AVAILABLE RECORDS ::
· · · · · · ·
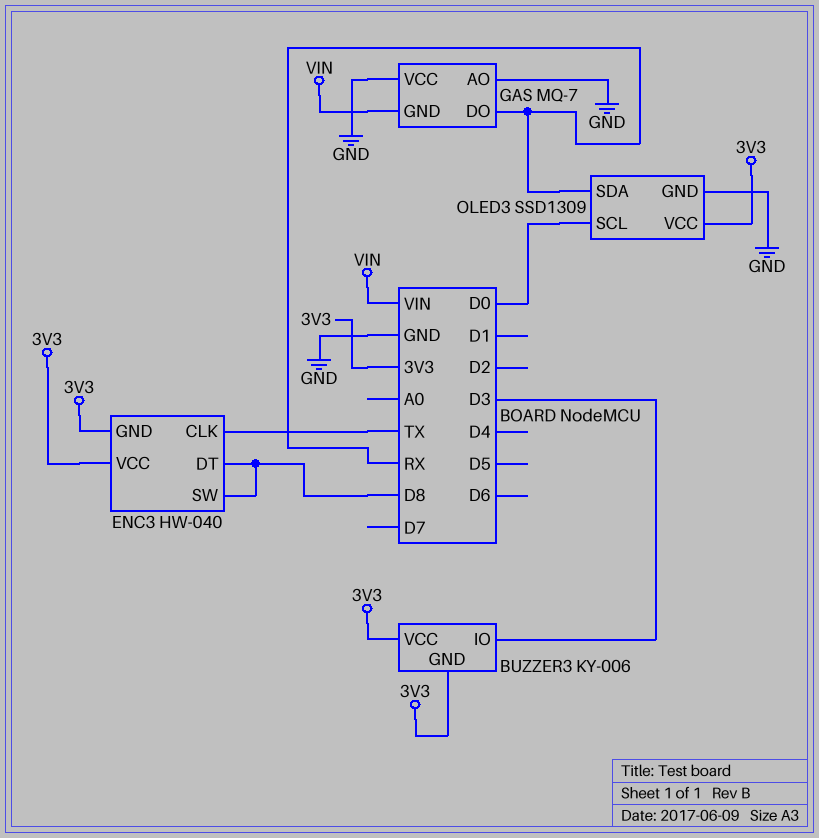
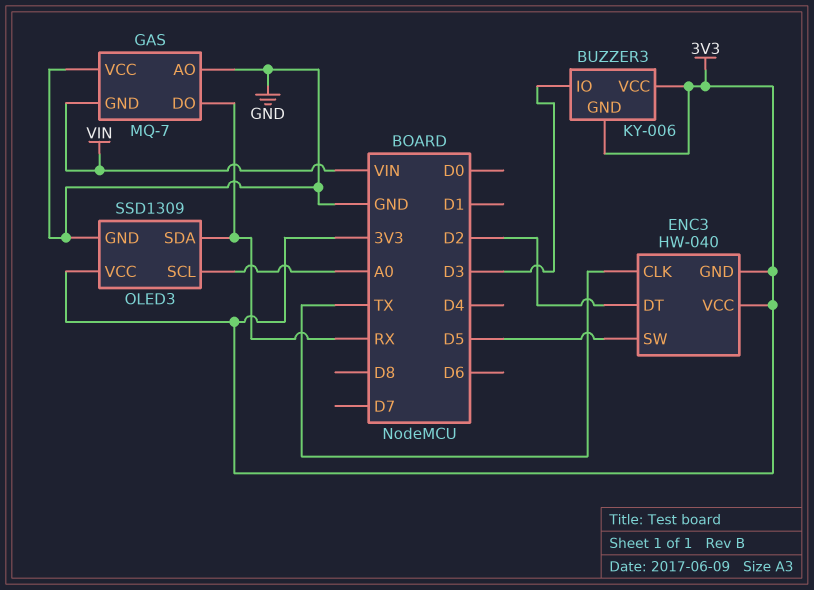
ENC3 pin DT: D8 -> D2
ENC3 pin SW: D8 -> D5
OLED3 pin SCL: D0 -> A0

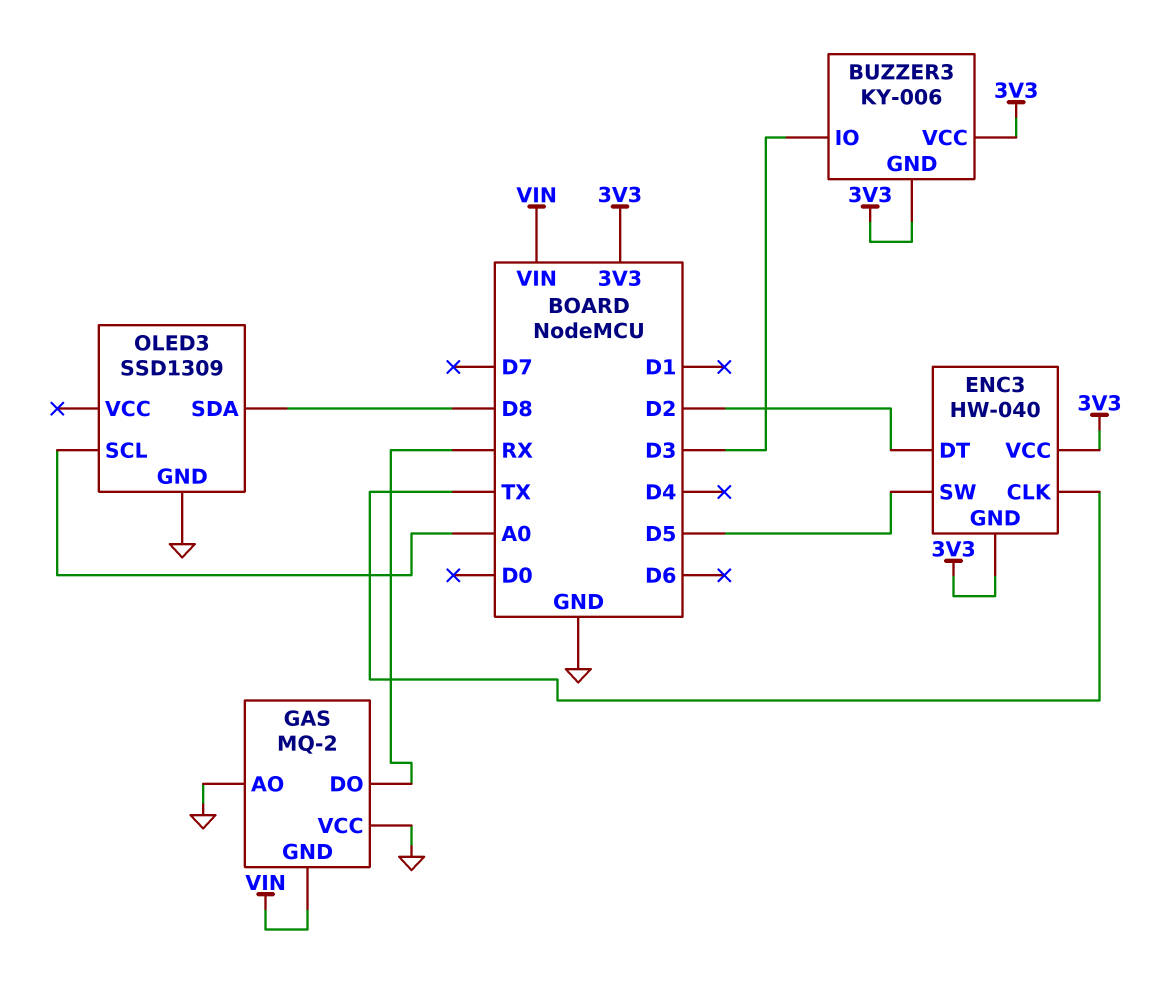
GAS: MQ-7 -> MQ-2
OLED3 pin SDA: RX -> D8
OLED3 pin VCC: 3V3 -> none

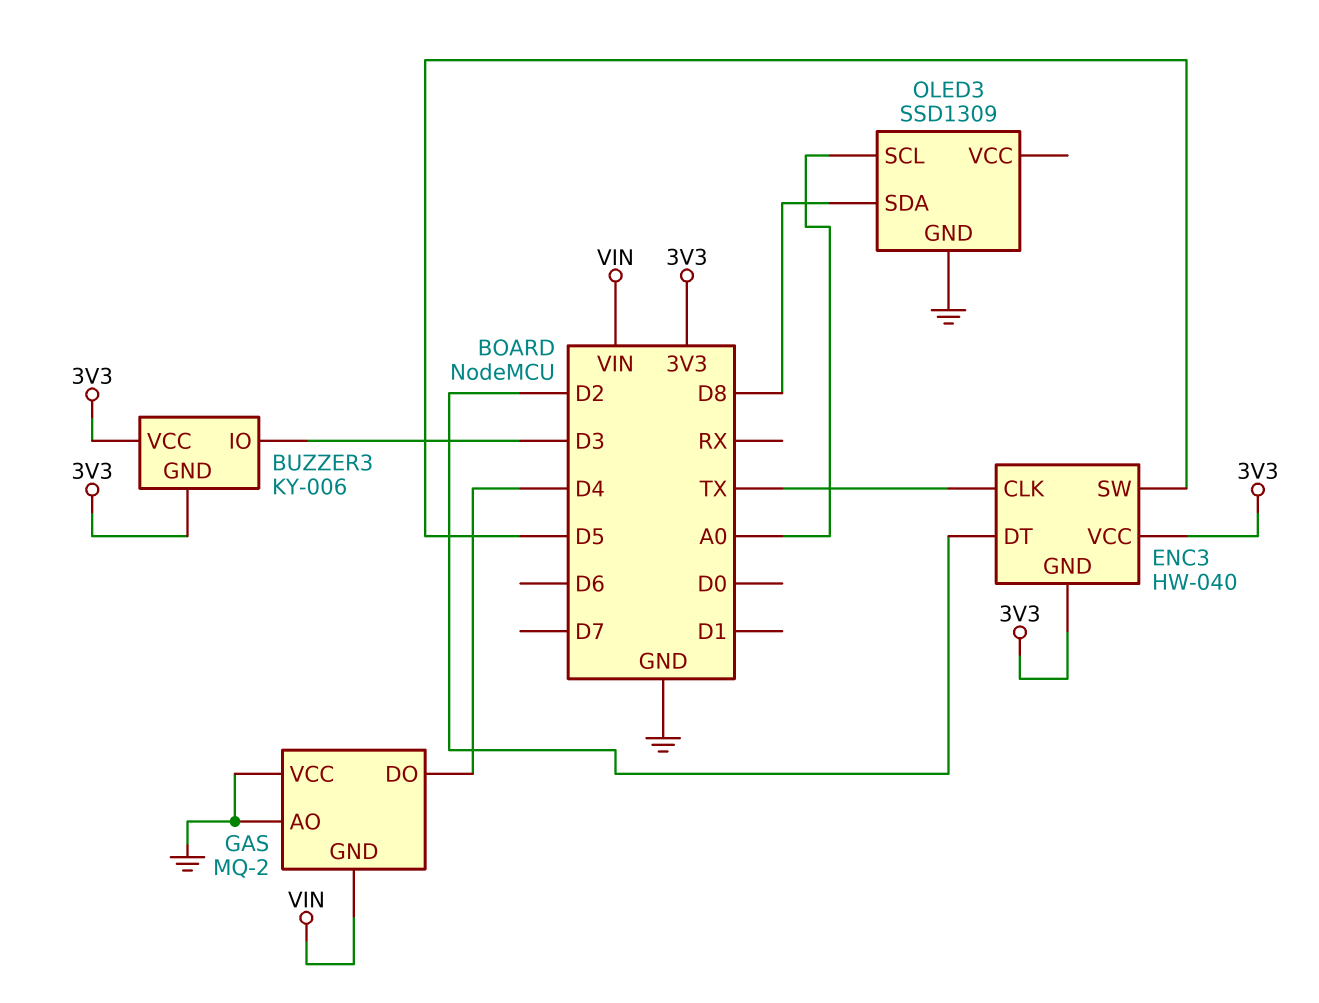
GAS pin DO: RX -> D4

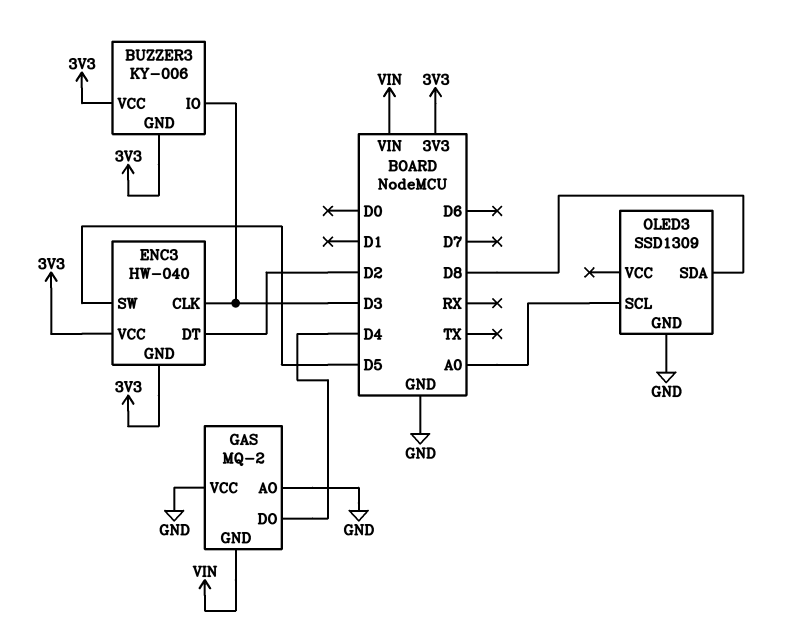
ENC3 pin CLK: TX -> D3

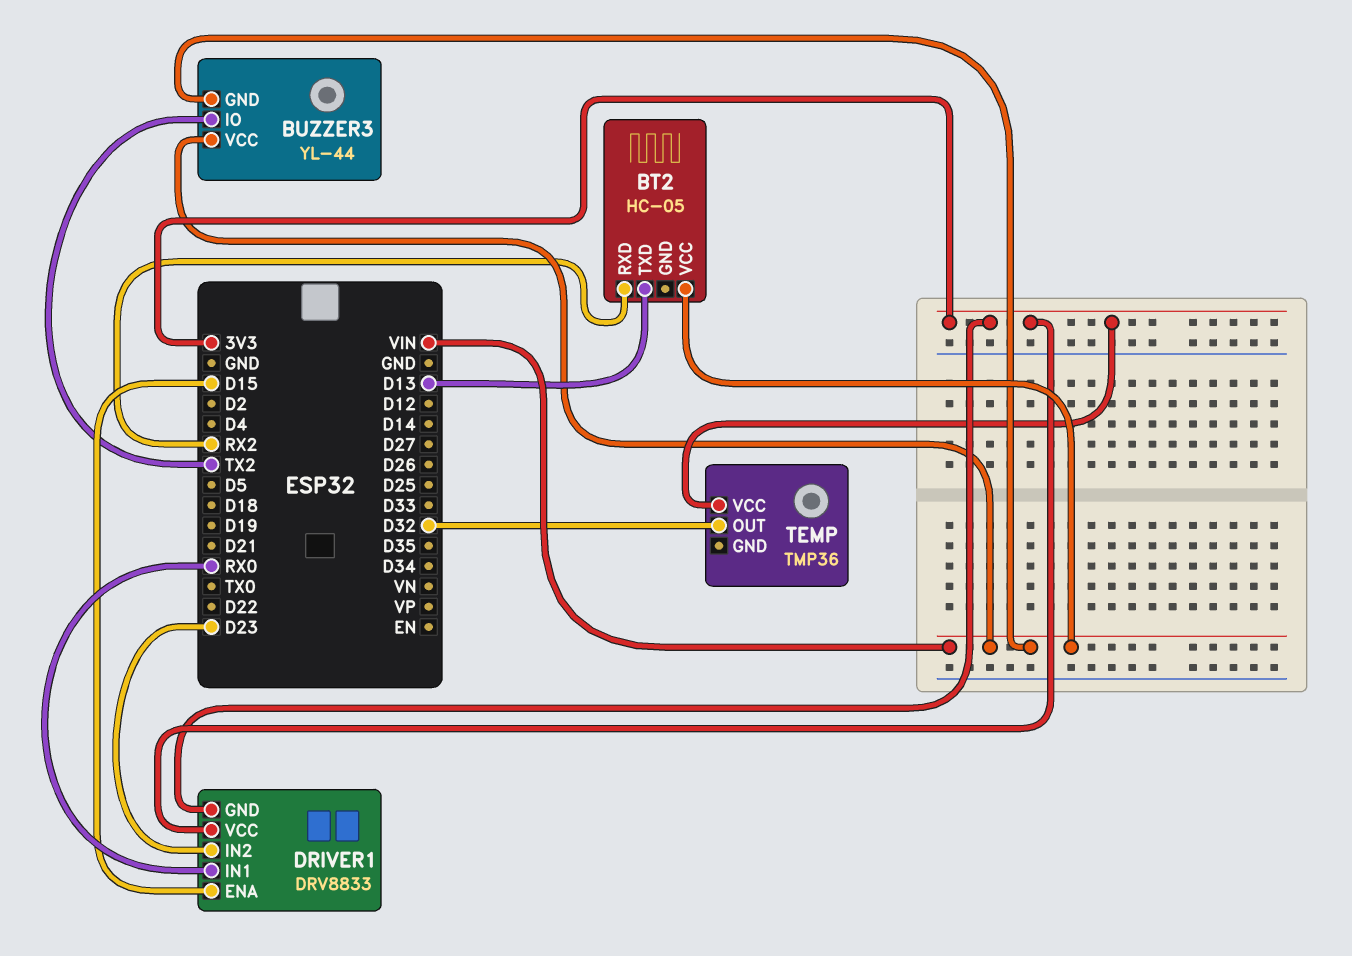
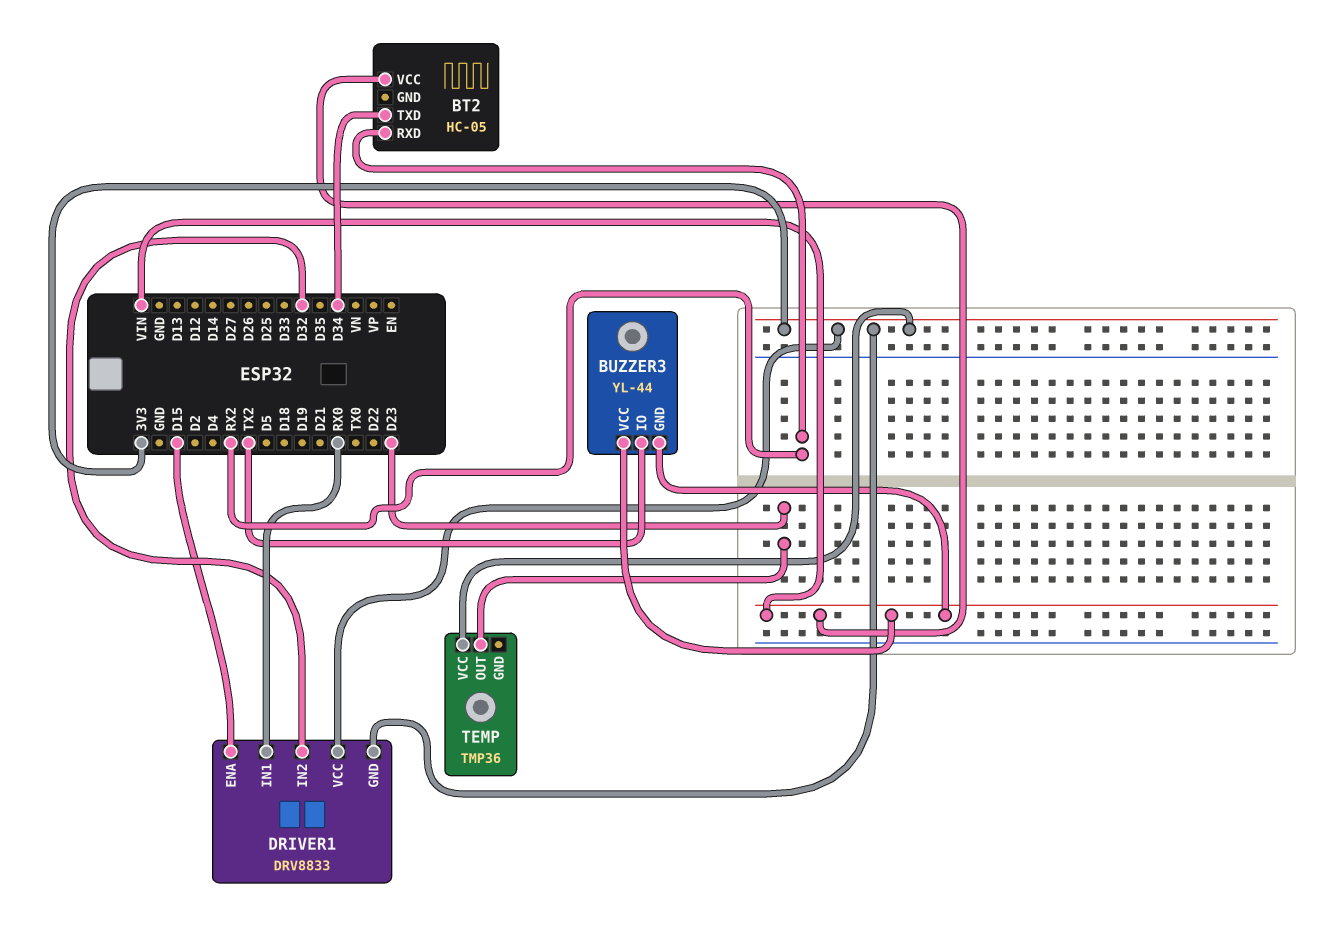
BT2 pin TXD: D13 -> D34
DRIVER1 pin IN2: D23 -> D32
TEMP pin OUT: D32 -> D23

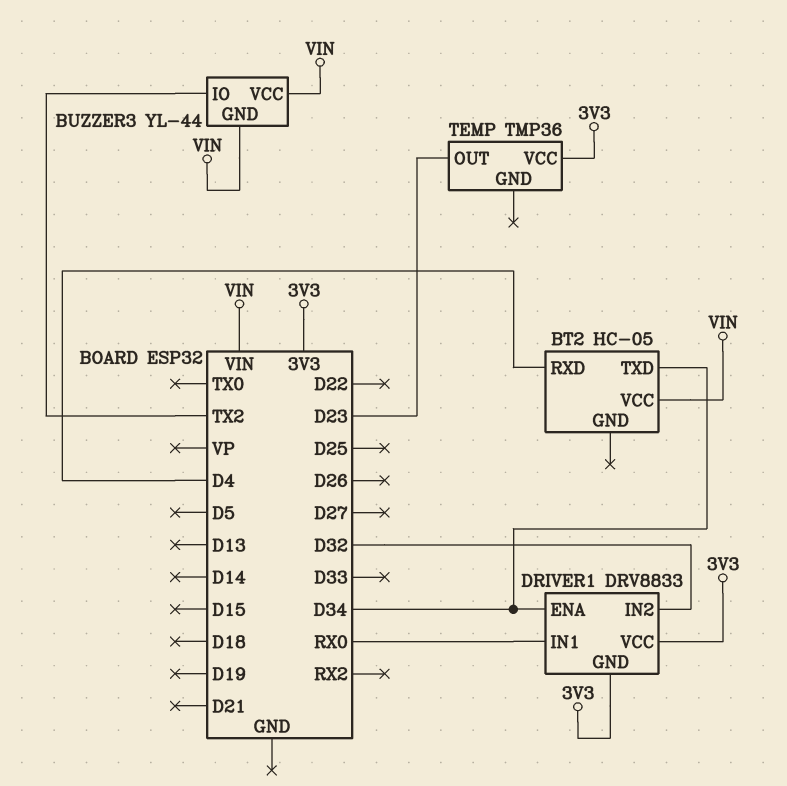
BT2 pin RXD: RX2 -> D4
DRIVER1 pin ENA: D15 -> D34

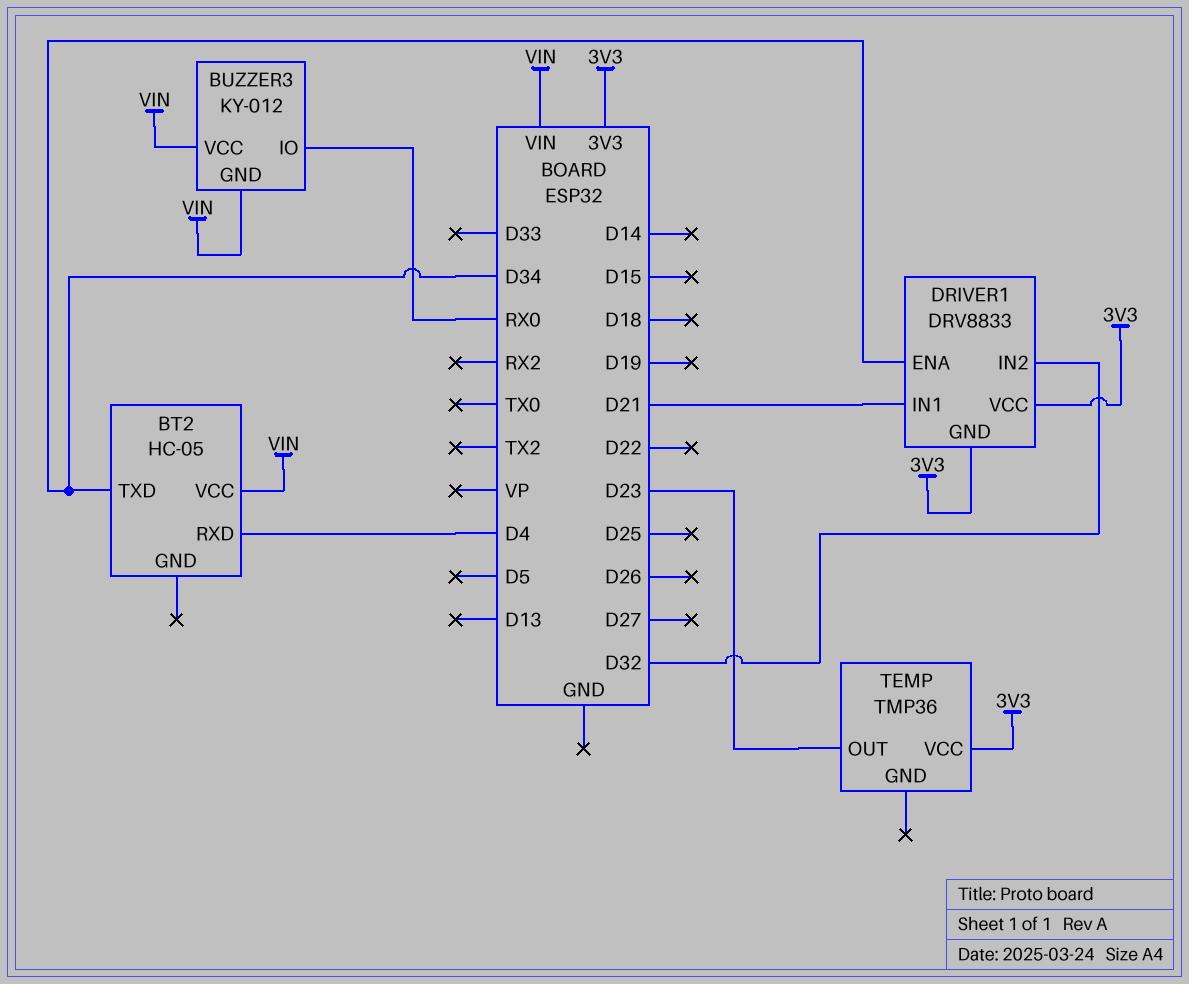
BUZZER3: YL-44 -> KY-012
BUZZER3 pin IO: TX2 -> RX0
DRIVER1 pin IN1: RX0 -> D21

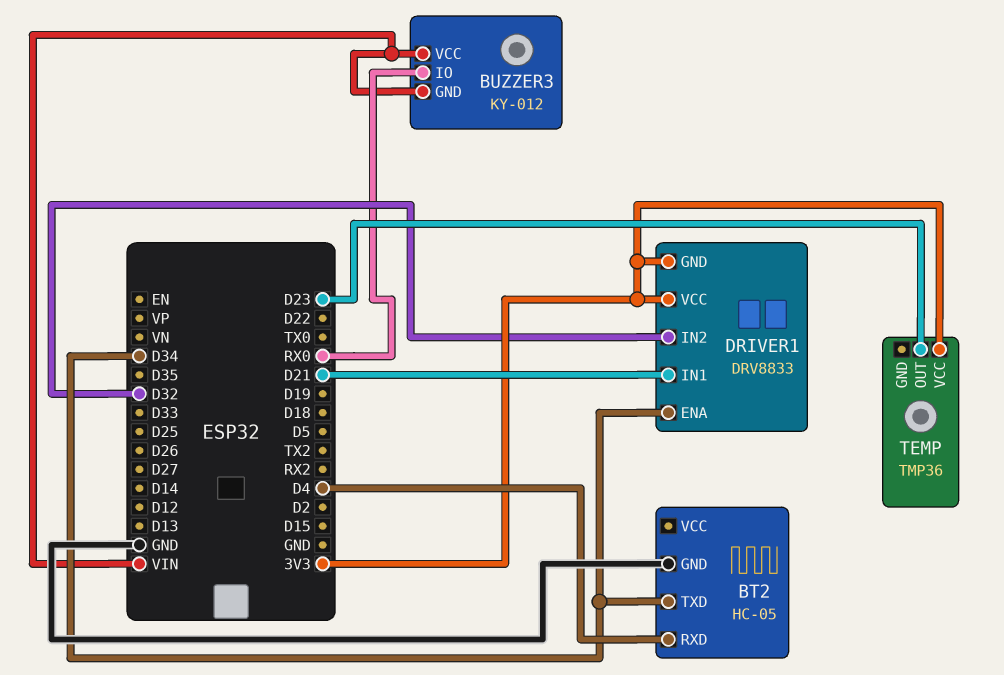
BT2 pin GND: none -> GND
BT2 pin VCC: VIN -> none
· · · · · · ·
DESCRIPTION OF THE TASK :: Pictures must be left out when the records are transcribed exactly.

SOLUTION TO THE PROBLEM ::
ENC3 pin DT: D8 -> D2
ENC3 pin SW: D8 -> D5
OLED3 pin SCL: D0 -> A0

GAS: MQ-7 -> MQ-2
OLED3 pin SDA: RX -> D8
OLED3 pin VCC: 3V3 -> none

GAS pin DO: RX -> D4

ENC3 pin CLK: TX -> D3

BT2 pin TXD: D13 -> D34
DRIVER1 pin IN2: D23 -> D32
TEMP pin OUT: D32 -> D23

BT2 pin RXD: RX2 -> D4
DRIVER1 pin ENA: D15 -> D34

BUZZER3: YL-44 -> KY-012
BUZZER3 pin IO: TX2 -> RX0
DRIVER1 pin IN1: RX0 -> D21

BT2 pin GND: none -> GND
BT2 pin VCC: VIN -> none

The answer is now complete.